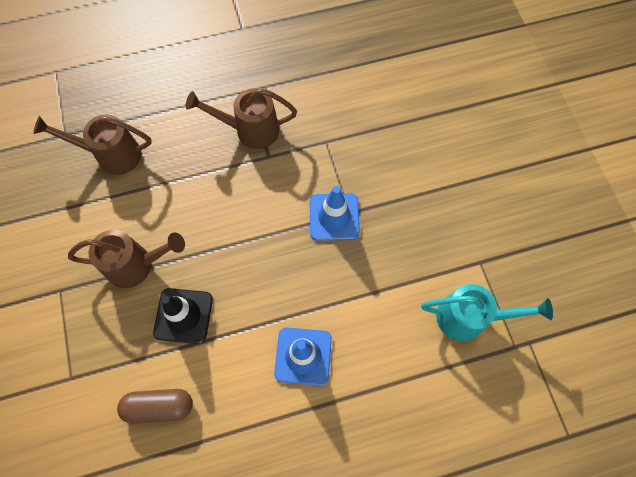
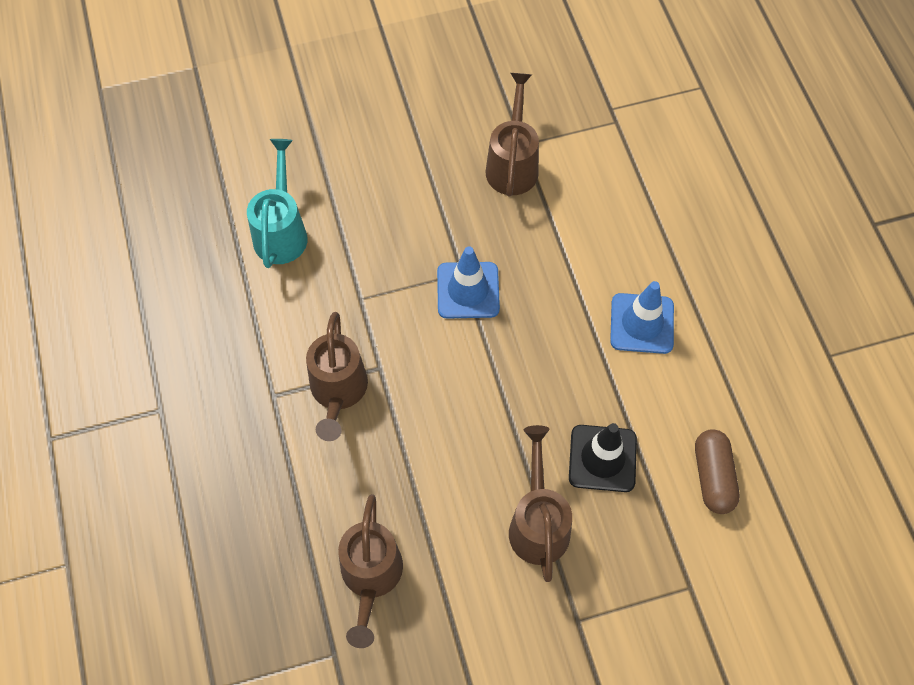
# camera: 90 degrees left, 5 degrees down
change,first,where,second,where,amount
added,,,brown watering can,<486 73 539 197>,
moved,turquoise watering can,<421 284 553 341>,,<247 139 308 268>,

* Problem to work on *
Everything in the listing is to be returned word for word, except the pictures.

* Your solution *
# camera: 90 degrees left, 5 degrees down
change,first,where,second,where,amount
added,,,brown watering can,<486 73 539 197>,
moved,turquoise watering can,<421 284 553 341>,,<247 139 308 268>,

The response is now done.